*About this task*: Write out the records word for word, with no pictures.

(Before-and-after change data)
□ □ □
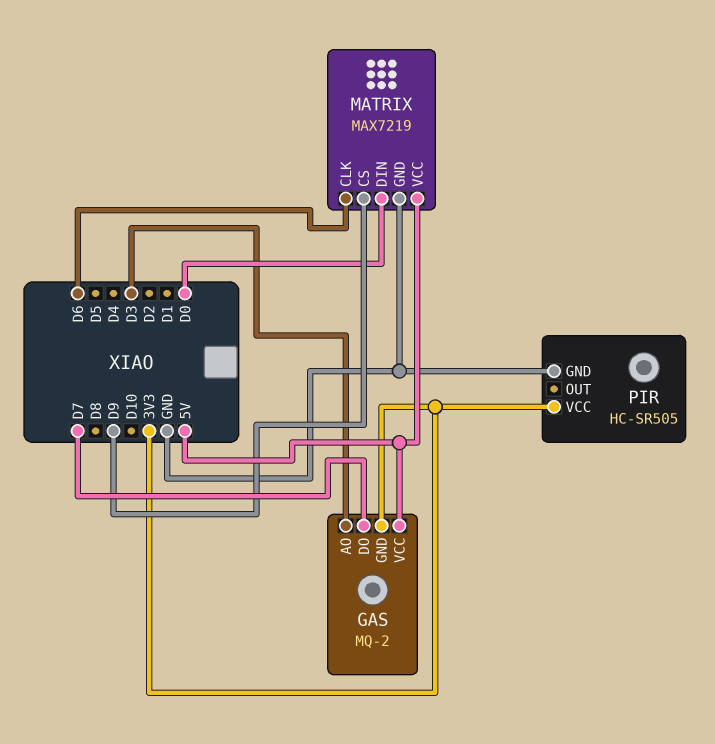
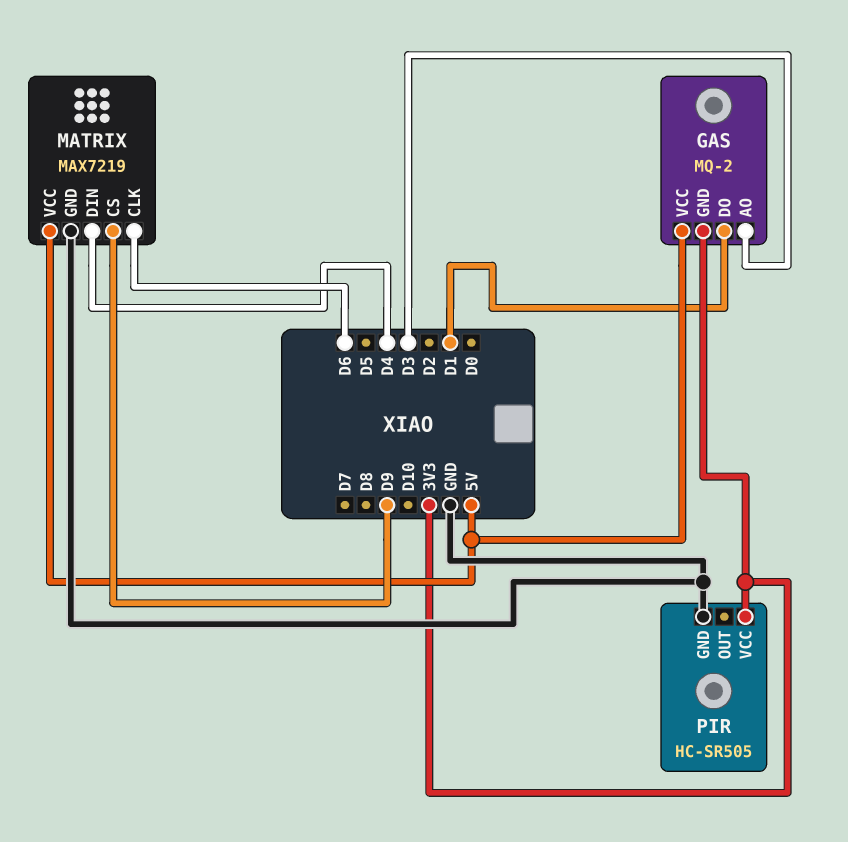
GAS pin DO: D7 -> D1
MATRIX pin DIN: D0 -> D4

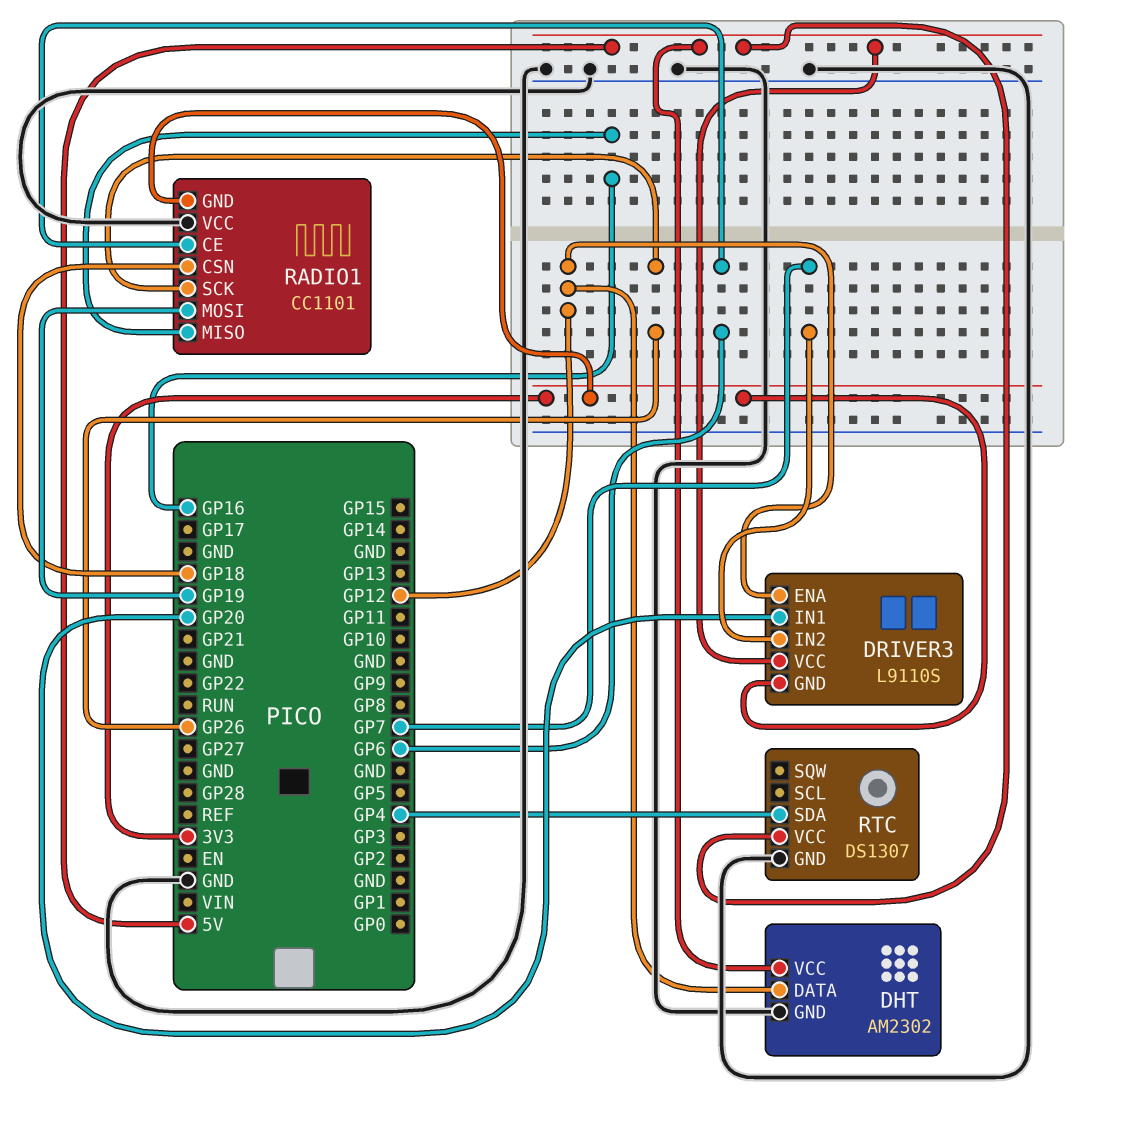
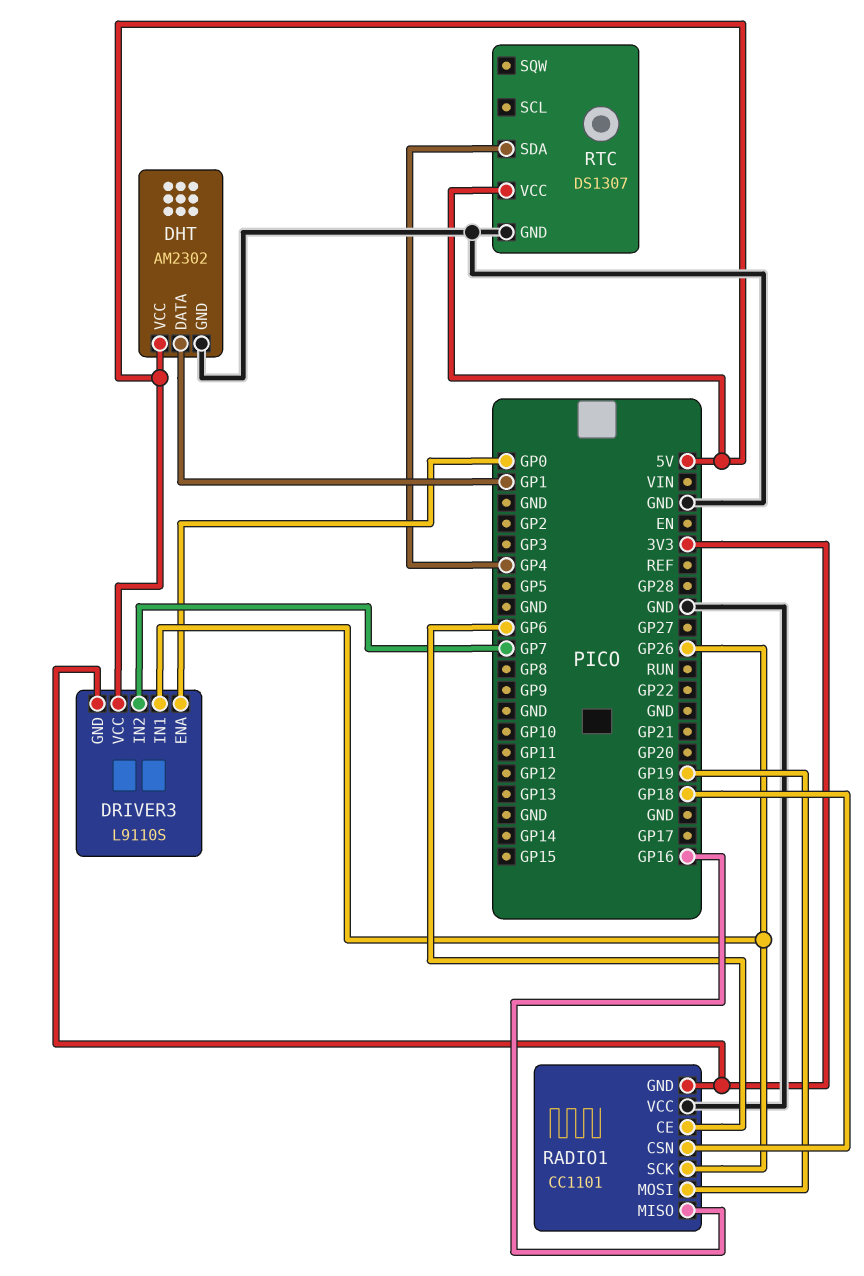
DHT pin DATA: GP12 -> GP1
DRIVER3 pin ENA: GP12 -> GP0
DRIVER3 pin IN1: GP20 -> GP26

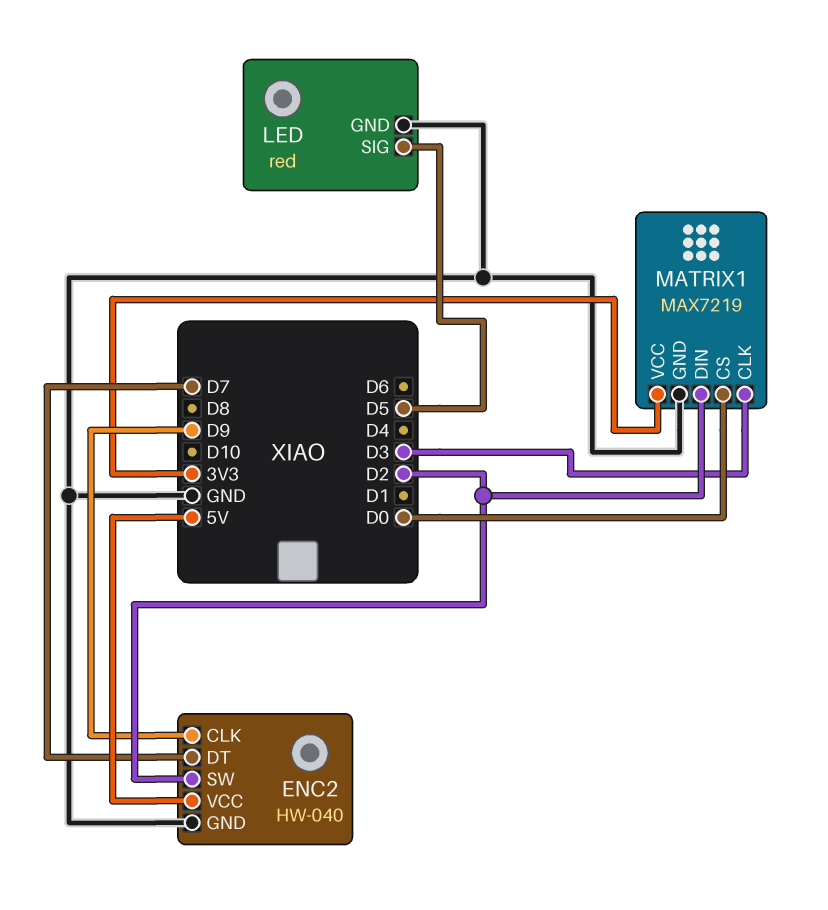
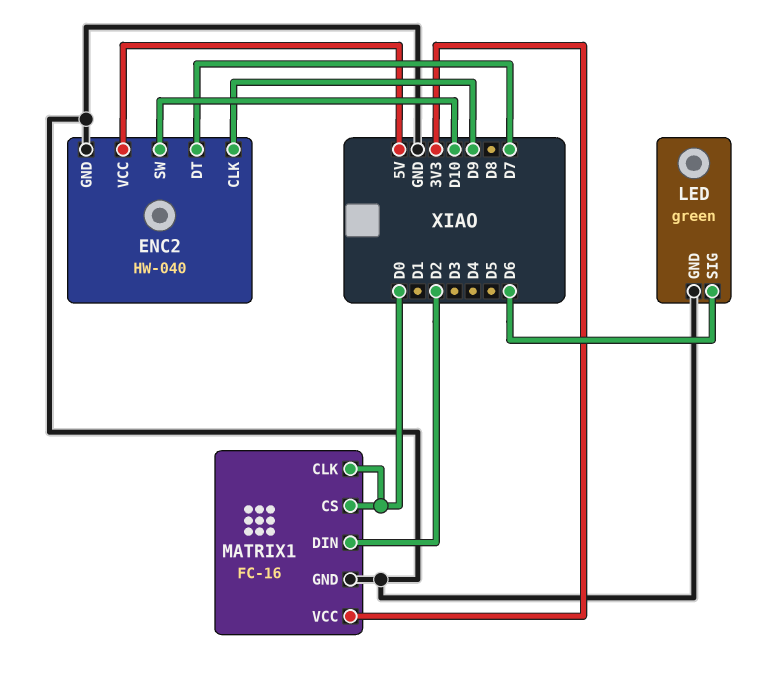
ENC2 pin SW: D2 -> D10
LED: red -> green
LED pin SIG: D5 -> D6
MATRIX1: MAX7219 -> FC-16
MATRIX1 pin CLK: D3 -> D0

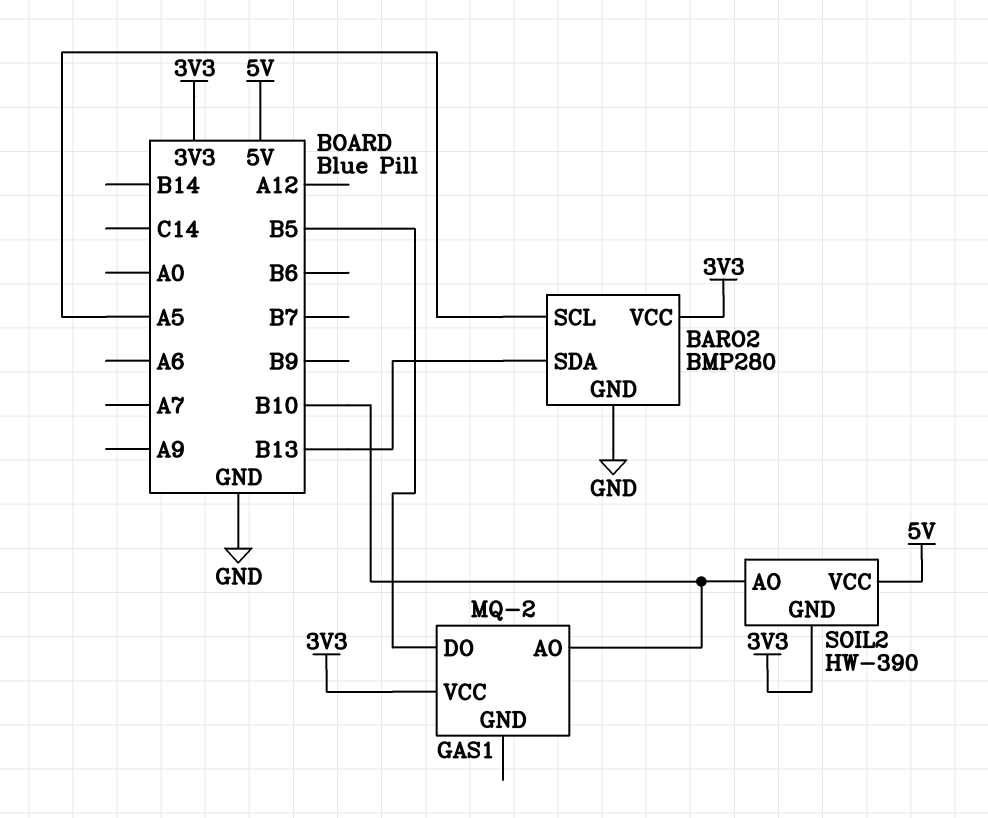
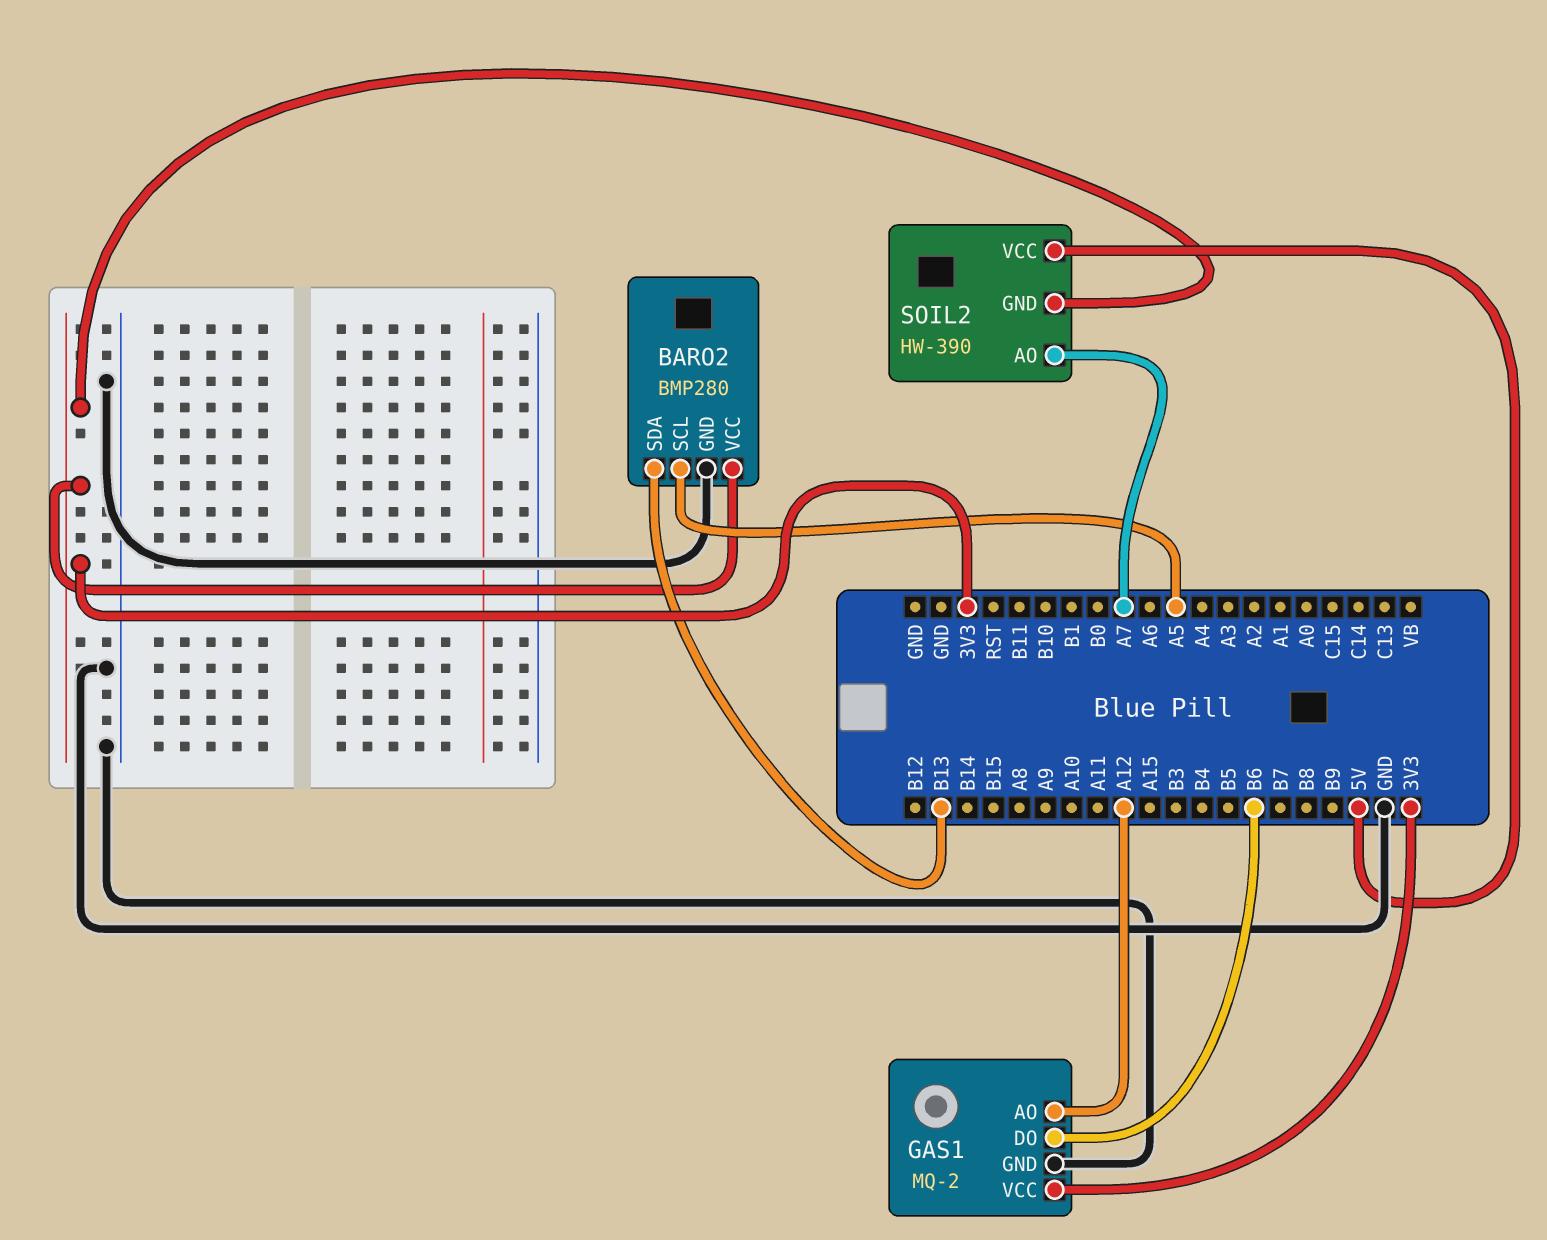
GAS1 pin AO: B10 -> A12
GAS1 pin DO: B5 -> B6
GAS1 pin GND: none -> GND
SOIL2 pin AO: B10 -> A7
□ □ □
*Solution to this problem*:
GAS pin DO: D7 -> D1
MATRIX pin DIN: D0 -> D4

DHT pin DATA: GP12 -> GP1
DRIVER3 pin ENA: GP12 -> GP0
DRIVER3 pin IN1: GP20 -> GP26

ENC2 pin SW: D2 -> D10
LED: red -> green
LED pin SIG: D5 -> D6
MATRIX1: MAX7219 -> FC-16
MATRIX1 pin CLK: D3 -> D0

GAS1 pin AO: B10 -> A12
GAS1 pin DO: B5 -> B6
GAS1 pin GND: none -> GND
SOIL2 pin AO: B10 -> A7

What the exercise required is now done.